» Your task
What lines in the records below hold the string "arrow"? Please show them.

========

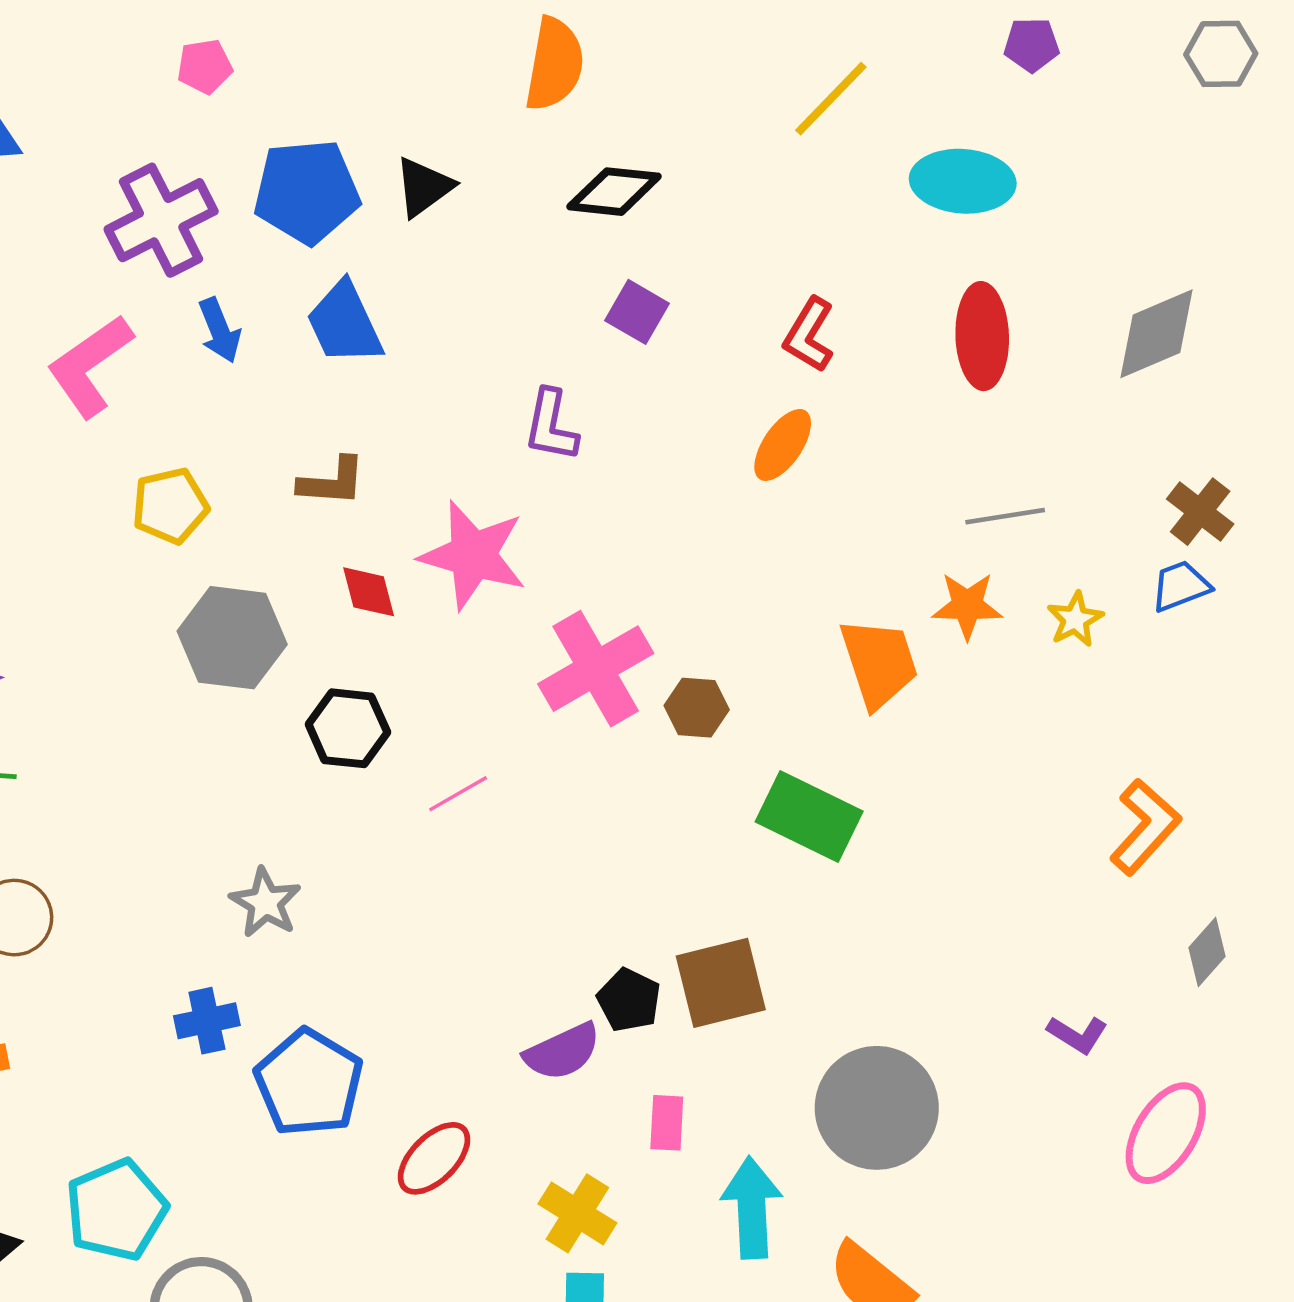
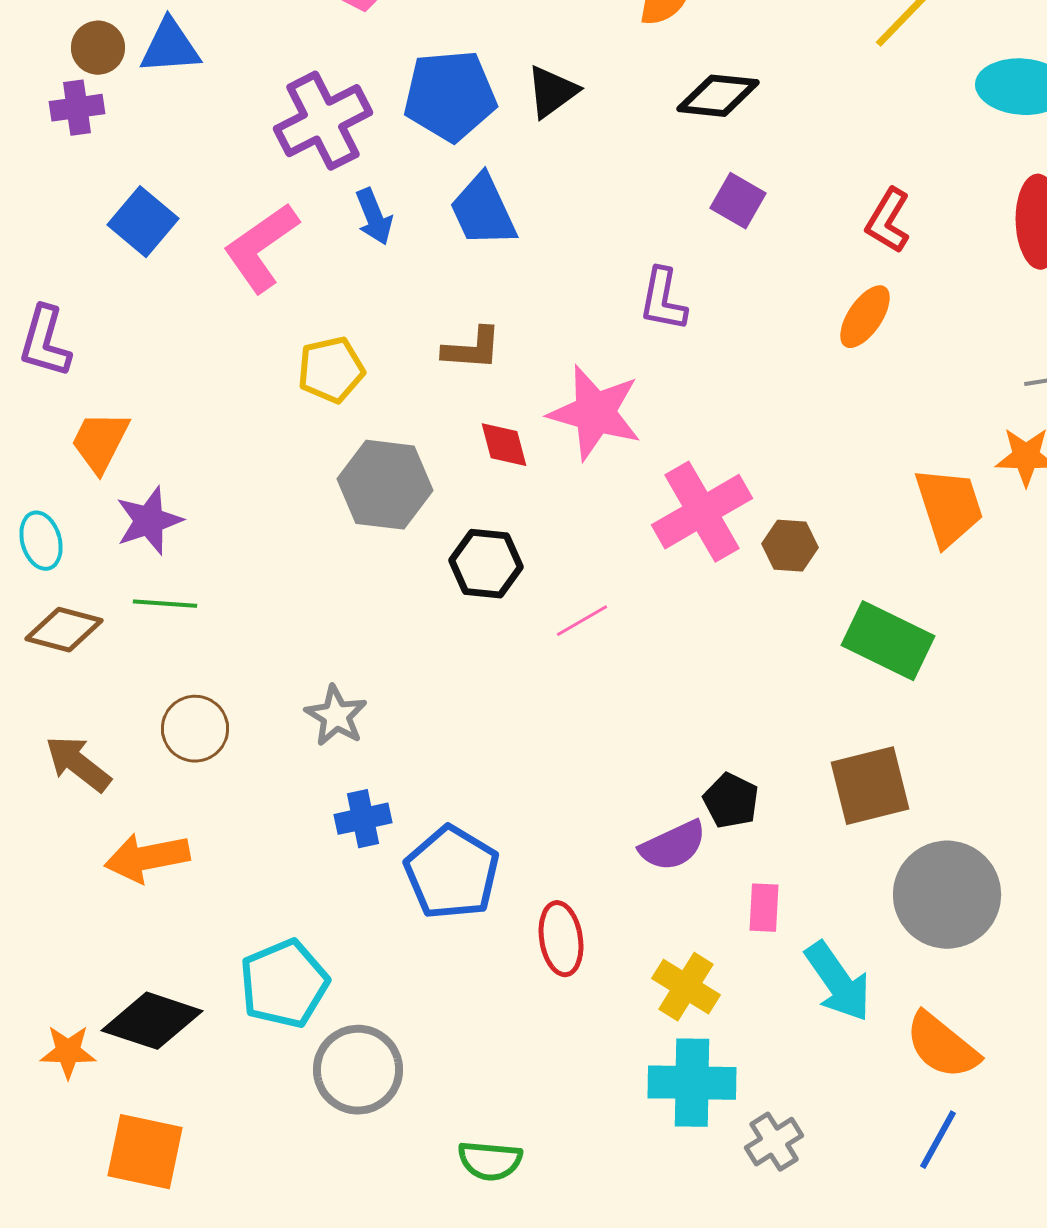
gray star: (265, 903) -> (336, 716), moved
brown square: (721, 983) -> (870, 786), moved
red ellipse: (434, 1158) -> (561, 939), turned -54
cyan arrow: (752, 1208) -> (838, 982), turned 148

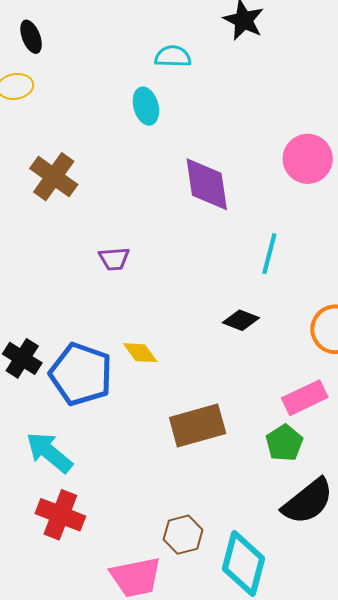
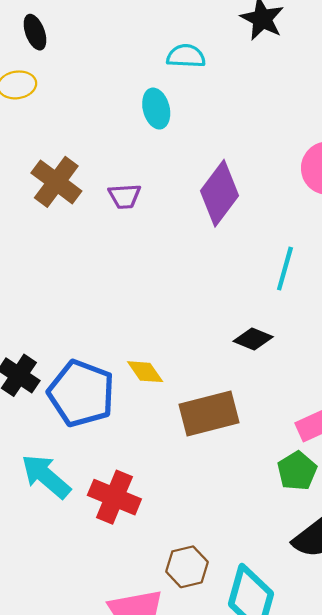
purple diamond: (207, 184) -> (219, 193), turned 44
purple trapezoid: (114, 259) -> (125, 196), moved
brown rectangle: (198, 425) -> (209, 413), moved
red cross: (60, 515) -> (114, 497), moved

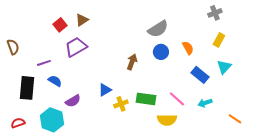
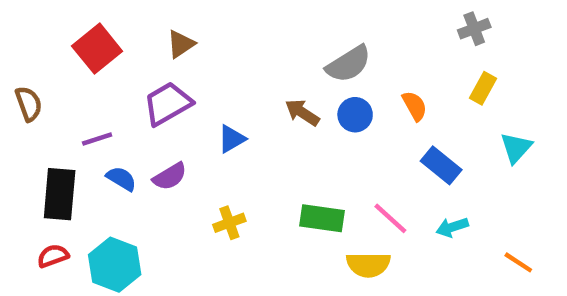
red square: (60, 25) -> (97, 49), moved, size x1.5
brown arrow: (132, 62) -> (302, 112), moved, turned -77
cyan triangle: (224, 67) -> (516, 148), moved
blue triangle: (105, 90) -> (232, 139), moved
purple semicircle: (73, 101) -> (170, 176), moved
yellow cross: (121, 104) -> (229, 223), moved
red semicircle: (18, 123) -> (53, 256), moved

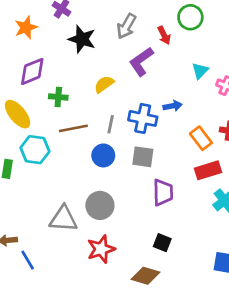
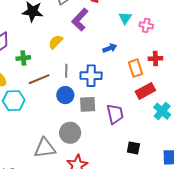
blue cross: (143, 118) -> (91, 76), moved
orange rectangle: (201, 138) -> (135, 68), turned 30
gray square: (143, 157) -> (88, 104), moved
black square: (162, 243) -> (133, 148), moved

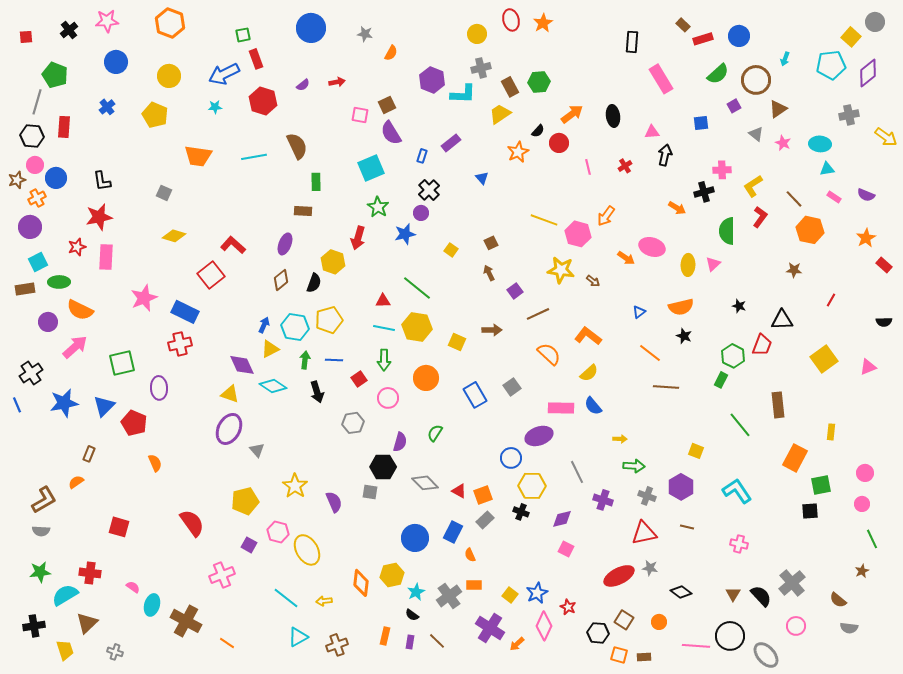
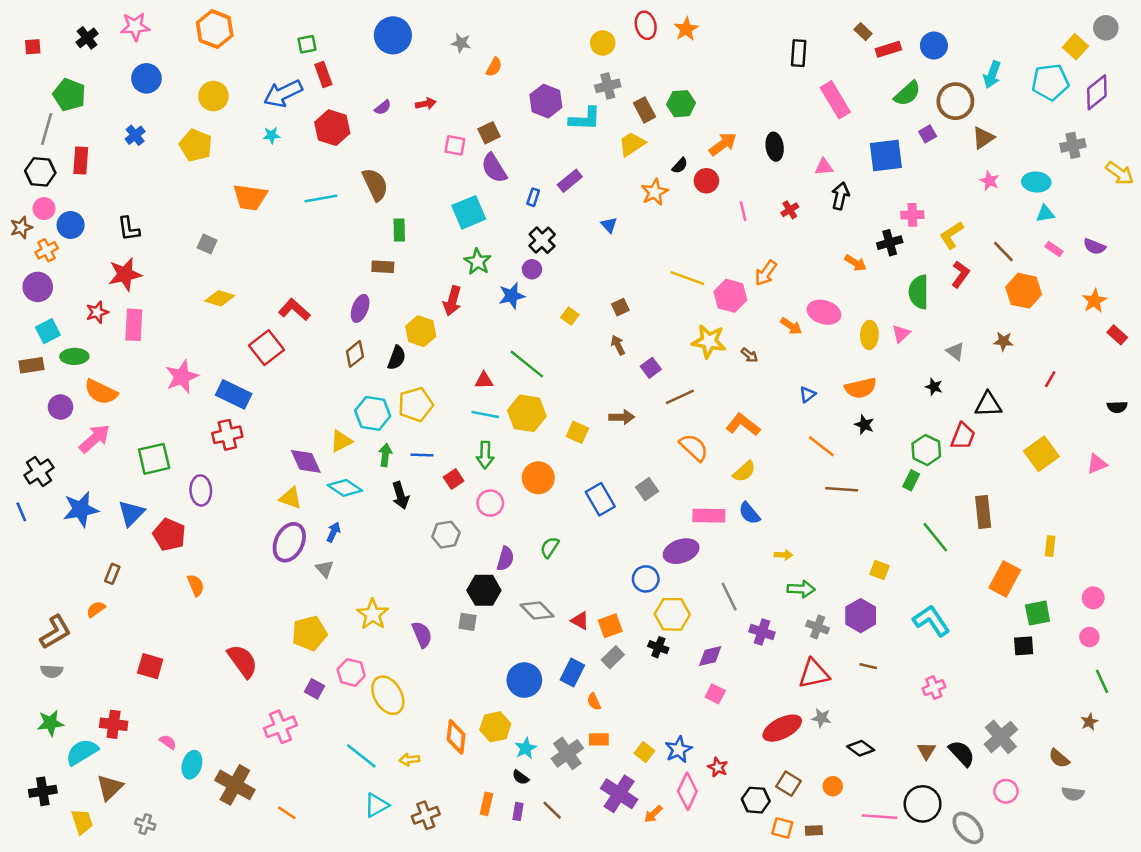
cyan arrow: (785, 59) -> (992, 75), size x1.5
blue square: (701, 123) -> (886, 155), size x1.8
gray triangle: (756, 134) -> (955, 351), moved
blue arrow: (264, 325) -> (334, 532), moved
pink cross: (739, 544) -> (934, 688), turned -36

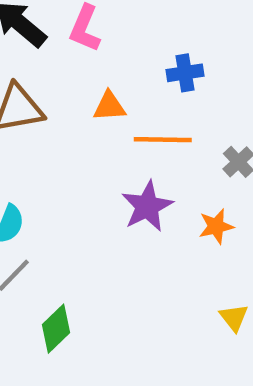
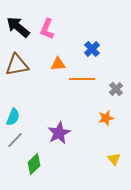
blue cross: (185, 73) -> (92, 49), turned -35
purple star: (147, 206) -> (59, 133), moved

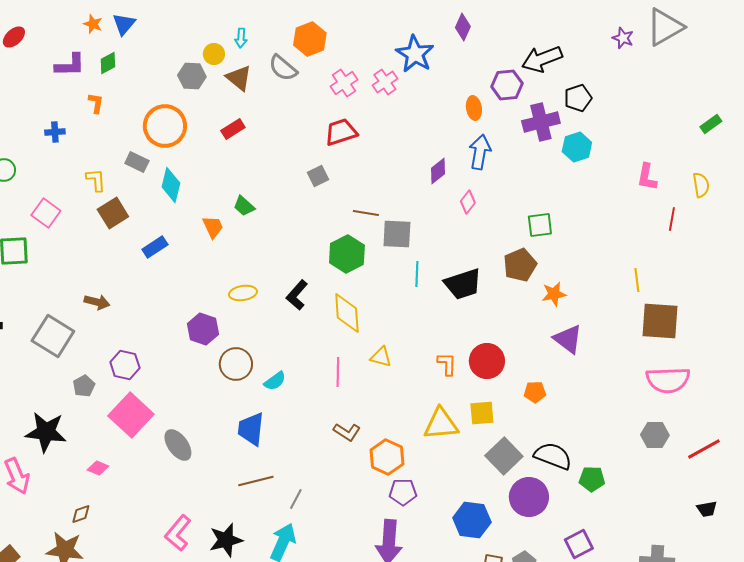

========

» Output
cyan arrow: (752, 1208) -> (838, 982), turned 148
brown arrow: (132, 62) -> (302, 112), moved, turned -77
cyan arrow: (785, 59) -> (992, 75), size x1.5
blue arrow: (264, 325) -> (334, 532), moved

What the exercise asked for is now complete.